§ WHAT THE TASK REQUIRES
Find the string "plus" in the records. Copy every line it appears in.

§ RECORD EXCERPTS
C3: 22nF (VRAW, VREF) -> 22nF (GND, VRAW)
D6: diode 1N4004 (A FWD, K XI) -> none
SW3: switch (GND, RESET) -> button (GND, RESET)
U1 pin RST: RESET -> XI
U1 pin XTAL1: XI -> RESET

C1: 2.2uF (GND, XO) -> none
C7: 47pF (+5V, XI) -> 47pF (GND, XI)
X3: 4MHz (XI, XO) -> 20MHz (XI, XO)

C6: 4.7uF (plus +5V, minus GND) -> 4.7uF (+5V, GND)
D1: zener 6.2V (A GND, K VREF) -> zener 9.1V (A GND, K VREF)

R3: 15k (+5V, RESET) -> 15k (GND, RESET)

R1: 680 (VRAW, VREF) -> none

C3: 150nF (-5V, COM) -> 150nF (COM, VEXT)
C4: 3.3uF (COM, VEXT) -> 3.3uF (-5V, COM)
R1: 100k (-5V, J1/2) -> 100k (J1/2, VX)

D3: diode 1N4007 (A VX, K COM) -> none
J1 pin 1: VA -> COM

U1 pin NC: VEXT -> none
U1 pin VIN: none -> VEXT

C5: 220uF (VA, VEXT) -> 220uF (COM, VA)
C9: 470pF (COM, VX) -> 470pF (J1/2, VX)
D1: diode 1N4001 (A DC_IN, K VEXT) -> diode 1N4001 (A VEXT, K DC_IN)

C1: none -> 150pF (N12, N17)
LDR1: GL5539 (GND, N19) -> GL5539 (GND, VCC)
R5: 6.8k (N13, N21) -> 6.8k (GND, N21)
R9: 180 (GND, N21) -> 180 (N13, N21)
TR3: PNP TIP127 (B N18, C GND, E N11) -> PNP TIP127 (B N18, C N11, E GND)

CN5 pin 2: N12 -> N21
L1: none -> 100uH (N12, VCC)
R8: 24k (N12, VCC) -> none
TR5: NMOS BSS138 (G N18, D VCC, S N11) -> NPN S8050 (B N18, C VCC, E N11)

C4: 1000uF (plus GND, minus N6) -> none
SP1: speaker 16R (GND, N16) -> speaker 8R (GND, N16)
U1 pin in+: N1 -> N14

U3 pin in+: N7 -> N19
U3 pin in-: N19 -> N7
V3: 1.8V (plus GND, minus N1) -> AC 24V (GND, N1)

§ EXERCISE SOLUTION
C6: 4.7uF (plus +5V, minus GND) -> 4.7uF (+5V, GND)
C4: 1000uF (plus GND, minus N6) -> none
V3: 1.8V (plus GND, minus N1) -> AC 24V (GND, N1)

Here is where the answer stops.